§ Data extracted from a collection
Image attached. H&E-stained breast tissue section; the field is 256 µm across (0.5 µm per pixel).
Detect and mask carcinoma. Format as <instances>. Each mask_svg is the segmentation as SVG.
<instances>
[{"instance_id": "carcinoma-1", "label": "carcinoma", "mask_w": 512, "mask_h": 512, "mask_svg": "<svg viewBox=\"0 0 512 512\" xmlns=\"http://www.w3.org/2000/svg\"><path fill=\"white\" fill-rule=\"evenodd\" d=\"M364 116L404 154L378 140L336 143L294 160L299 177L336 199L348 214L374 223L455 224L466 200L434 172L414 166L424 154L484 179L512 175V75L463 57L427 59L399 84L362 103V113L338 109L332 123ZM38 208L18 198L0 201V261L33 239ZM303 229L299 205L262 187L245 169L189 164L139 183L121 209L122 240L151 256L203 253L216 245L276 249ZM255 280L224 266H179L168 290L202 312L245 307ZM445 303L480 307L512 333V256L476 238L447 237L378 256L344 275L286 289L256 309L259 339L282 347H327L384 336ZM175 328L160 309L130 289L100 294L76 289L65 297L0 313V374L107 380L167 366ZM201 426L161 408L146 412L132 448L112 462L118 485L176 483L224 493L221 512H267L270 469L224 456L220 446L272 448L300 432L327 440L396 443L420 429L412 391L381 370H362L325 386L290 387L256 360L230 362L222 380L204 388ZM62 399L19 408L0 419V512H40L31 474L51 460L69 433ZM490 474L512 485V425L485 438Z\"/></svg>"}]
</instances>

§ What you will do
Copy every line of the records word for word.

§ Finished exercise
Image attached. H&E-stained breast tissue section; the field is 256 µm across (0.5 µm per pixel).
Detect and mask carcinoma. Format as <instances>. Each mask_svg is the segmentation as SVG.
<instances>
[{"instance_id": "carcinoma-1", "label": "carcinoma", "mask_w": 512, "mask_h": 512, "mask_svg": "<svg viewBox=\"0 0 512 512\" xmlns=\"http://www.w3.org/2000/svg\"><path fill=\"white\" fill-rule=\"evenodd\" d=\"M364 116L404 154L378 140L336 143L294 160L299 177L336 199L348 214L374 223L455 224L466 200L434 172L414 166L424 154L484 179L512 175V75L463 57L427 59L399 84L362 103V113L338 109L332 123ZM38 208L18 198L0 201V261L33 239ZM303 229L299 205L262 187L245 169L189 164L139 183L121 209L122 240L151 256L203 253L216 245L276 249ZM255 280L224 266H179L168 290L202 312L245 307ZM445 303L480 307L512 333V256L476 238L447 237L378 256L344 275L286 289L256 309L259 339L282 347H327L384 336ZM175 328L160 309L130 289L100 294L76 289L65 297L0 313V374L107 380L167 366ZM201 426L161 408L146 412L132 448L112 462L118 485L176 483L224 493L221 512H267L270 469L224 456L220 446L272 448L300 432L327 440L396 443L420 429L412 391L381 370H362L325 386L290 387L256 360L230 362L222 380L204 388ZM62 399L19 408L0 419V512H40L31 474L51 460L69 433ZM490 474L512 485V425L485 438Z\"/></svg>"}]
</instances>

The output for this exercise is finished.